▸ **ASSIGNED TASK**: Give the entries again exactly. Skip the pictures.

▸ **DATA RECORDS**:
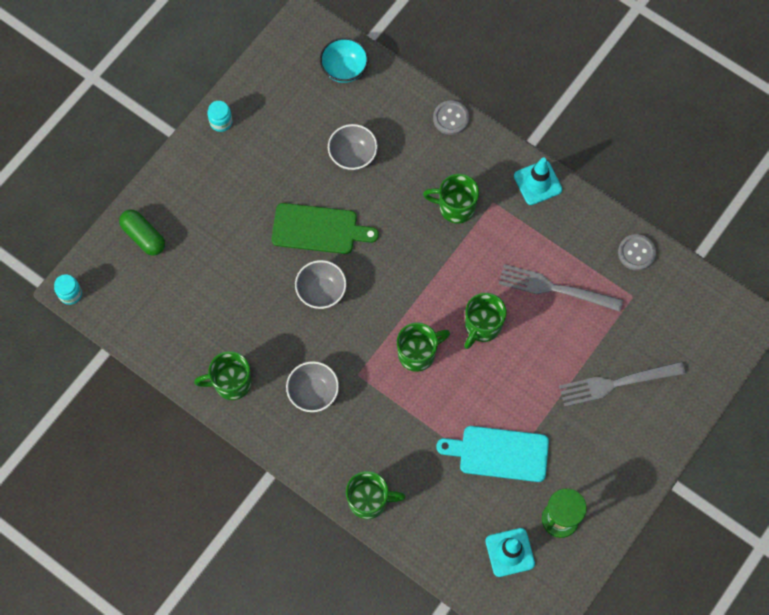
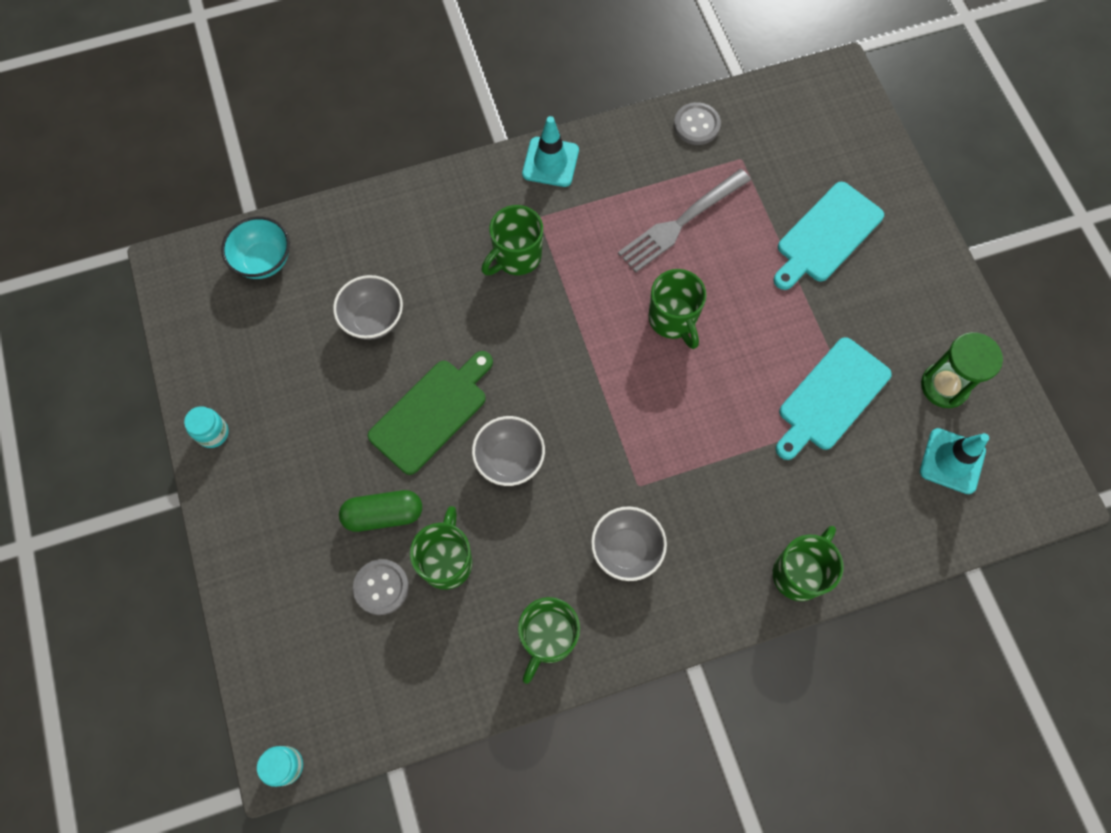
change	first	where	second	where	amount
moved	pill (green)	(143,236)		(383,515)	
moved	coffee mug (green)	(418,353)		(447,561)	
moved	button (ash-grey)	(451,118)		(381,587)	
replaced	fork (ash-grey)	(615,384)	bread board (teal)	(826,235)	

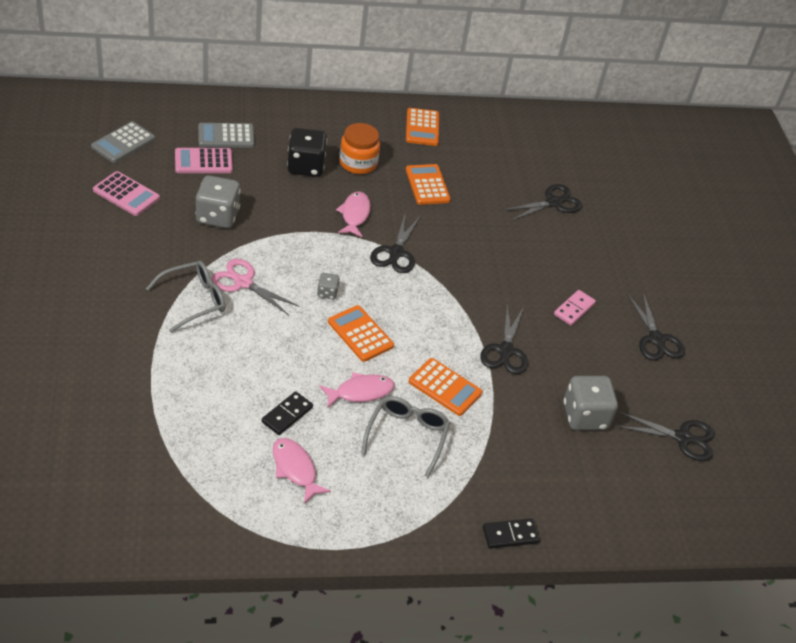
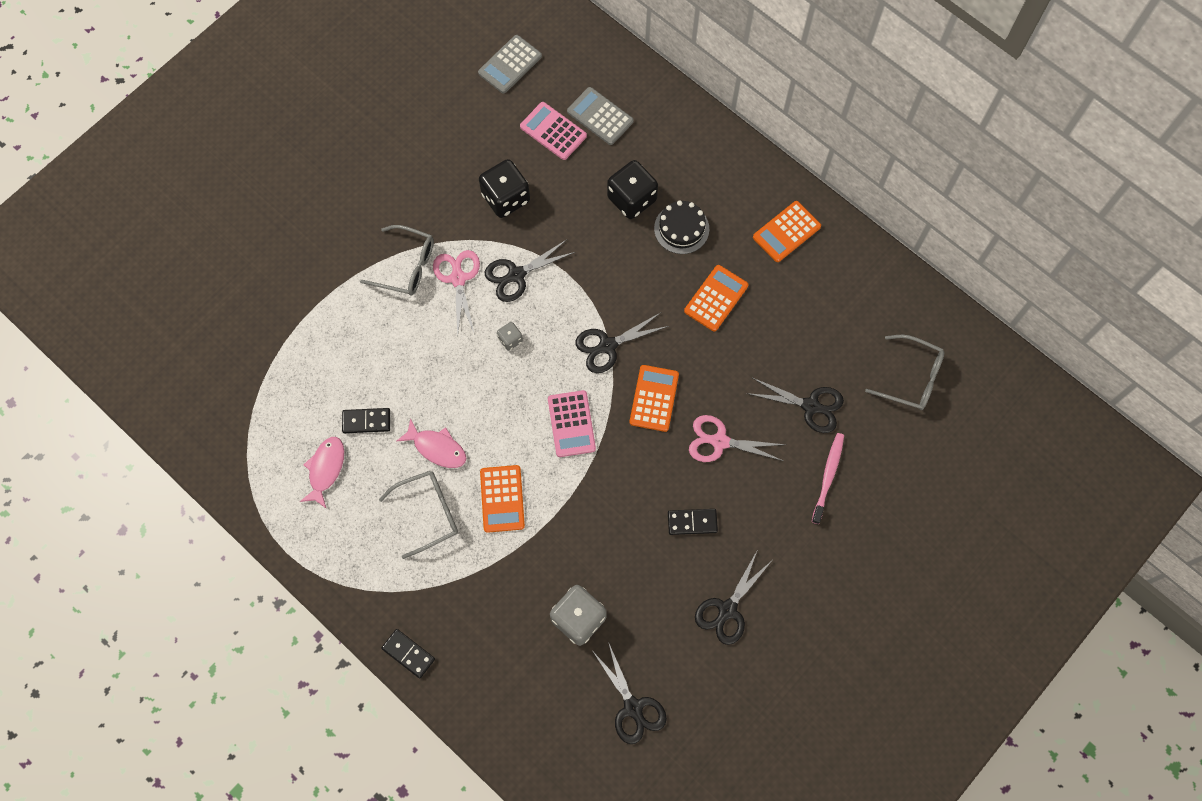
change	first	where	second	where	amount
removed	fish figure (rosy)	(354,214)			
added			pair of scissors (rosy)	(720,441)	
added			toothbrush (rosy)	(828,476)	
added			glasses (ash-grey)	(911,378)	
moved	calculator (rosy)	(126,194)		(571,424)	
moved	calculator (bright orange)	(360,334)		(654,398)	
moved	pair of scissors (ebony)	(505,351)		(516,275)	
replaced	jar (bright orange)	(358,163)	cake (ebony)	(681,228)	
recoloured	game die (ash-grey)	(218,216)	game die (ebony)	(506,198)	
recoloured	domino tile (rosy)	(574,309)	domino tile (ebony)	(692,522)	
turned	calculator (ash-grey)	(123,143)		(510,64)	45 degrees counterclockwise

▸ **SOLVED PROBLEM**:
change	first	where	second	where	amount
moved	pill (green)	(143,236)		(383,515)	
moved	coffee mug (green)	(418,353)		(447,561)	
moved	button (ash-grey)	(451,118)		(381,587)	
replaced	fork (ash-grey)	(615,384)	bread board (teal)	(826,235)	

change	first	where	second	where	amount
removed	fish figure (rosy)	(354,214)			
added			pair of scissors (rosy)	(720,441)	
added			toothbrush (rosy)	(828,476)	
added			glasses (ash-grey)	(911,378)	
moved	calculator (rosy)	(126,194)		(571,424)	
moved	calculator (bright orange)	(360,334)		(654,398)	
moved	pair of scissors (ebony)	(505,351)		(516,275)	
replaced	jar (bright orange)	(358,163)	cake (ebony)	(681,228)	
recoloured	game die (ash-grey)	(218,216)	game die (ebony)	(506,198)	
recoloured	domino tile (rosy)	(574,309)	domino tile (ebony)	(692,522)	
turned	calculator (ash-grey)	(123,143)		(510,64)	45 degrees counterclockwise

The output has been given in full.